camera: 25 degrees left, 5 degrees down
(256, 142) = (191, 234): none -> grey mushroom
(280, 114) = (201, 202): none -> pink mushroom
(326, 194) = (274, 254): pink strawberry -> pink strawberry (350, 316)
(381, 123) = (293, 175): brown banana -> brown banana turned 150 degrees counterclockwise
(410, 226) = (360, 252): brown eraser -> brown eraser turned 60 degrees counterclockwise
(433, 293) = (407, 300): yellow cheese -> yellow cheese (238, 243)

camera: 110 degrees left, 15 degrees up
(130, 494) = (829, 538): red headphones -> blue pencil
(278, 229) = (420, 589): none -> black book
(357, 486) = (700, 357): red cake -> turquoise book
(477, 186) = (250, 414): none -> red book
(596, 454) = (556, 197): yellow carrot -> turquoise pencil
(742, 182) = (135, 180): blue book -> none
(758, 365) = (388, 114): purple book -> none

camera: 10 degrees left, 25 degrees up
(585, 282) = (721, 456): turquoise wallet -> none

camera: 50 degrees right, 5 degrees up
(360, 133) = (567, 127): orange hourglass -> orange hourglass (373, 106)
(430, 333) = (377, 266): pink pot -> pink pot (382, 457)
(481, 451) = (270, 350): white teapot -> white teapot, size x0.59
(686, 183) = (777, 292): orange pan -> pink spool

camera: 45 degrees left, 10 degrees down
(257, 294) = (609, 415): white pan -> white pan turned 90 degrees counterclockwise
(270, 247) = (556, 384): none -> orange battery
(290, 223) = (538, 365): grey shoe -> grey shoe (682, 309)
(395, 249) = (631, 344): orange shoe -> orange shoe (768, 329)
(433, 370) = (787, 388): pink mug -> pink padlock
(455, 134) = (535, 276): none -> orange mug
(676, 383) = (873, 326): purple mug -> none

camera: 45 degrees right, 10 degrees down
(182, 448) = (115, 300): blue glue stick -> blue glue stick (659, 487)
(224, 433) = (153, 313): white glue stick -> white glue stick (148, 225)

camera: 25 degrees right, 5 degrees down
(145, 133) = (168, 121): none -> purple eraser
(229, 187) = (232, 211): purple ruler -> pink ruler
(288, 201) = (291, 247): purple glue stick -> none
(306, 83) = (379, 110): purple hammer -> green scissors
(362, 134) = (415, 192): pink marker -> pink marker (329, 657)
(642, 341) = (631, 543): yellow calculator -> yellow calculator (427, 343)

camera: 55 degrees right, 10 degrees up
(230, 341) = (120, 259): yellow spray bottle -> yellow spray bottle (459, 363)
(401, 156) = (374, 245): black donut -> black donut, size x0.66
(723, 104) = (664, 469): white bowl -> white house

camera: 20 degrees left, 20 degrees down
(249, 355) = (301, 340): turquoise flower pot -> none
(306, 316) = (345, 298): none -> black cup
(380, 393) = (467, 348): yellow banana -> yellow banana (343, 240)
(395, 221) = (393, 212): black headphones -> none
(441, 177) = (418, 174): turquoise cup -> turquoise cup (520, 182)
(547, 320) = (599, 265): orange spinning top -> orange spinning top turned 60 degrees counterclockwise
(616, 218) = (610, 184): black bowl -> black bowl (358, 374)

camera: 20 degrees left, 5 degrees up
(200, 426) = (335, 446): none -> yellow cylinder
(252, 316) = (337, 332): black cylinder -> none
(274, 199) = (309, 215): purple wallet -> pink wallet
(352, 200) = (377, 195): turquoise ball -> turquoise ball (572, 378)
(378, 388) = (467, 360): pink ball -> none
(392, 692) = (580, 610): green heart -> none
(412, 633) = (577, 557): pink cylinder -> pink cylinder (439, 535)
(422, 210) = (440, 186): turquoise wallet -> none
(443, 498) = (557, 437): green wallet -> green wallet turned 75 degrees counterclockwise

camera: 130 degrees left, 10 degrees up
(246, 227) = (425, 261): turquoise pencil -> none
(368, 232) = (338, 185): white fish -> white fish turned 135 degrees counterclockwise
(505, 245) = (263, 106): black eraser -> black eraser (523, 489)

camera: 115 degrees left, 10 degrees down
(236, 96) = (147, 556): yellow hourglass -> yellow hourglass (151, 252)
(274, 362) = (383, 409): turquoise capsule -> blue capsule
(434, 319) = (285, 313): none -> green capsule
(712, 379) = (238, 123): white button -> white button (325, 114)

• **What the task asks**
Only the lines above from the one with "(686, 183) = (777, 292): orange" through the one with "(306, 83) = (379, 110): purple" should be duplicated, character for character.

• **Output**
(686, 183) = (777, 292): orange pan -> pink spool

camera: 45 degrees left, 10 degrees down
(257, 294) = (609, 415): white pan -> white pan turned 90 degrees counterclockwise
(270, 247) = (556, 384): none -> orange battery
(290, 223) = (538, 365): grey shoe -> grey shoe (682, 309)
(395, 249) = (631, 344): orange shoe -> orange shoe (768, 329)
(433, 370) = (787, 388): pink mug -> pink padlock
(455, 134) = (535, 276): none -> orange mug
(676, 383) = (873, 326): purple mug -> none

camera: 45 degrees right, 10 degrees down
(182, 448) = (115, 300): blue glue stick -> blue glue stick (659, 487)
(224, 433) = (153, 313): white glue stick -> white glue stick (148, 225)

camera: 25 degrees right, 5 degrees down
(145, 133) = (168, 121): none -> purple eraser
(229, 187) = (232, 211): purple ruler -> pink ruler
(288, 201) = (291, 247): purple glue stick -> none
(306, 83) = (379, 110): purple hammer -> green scissors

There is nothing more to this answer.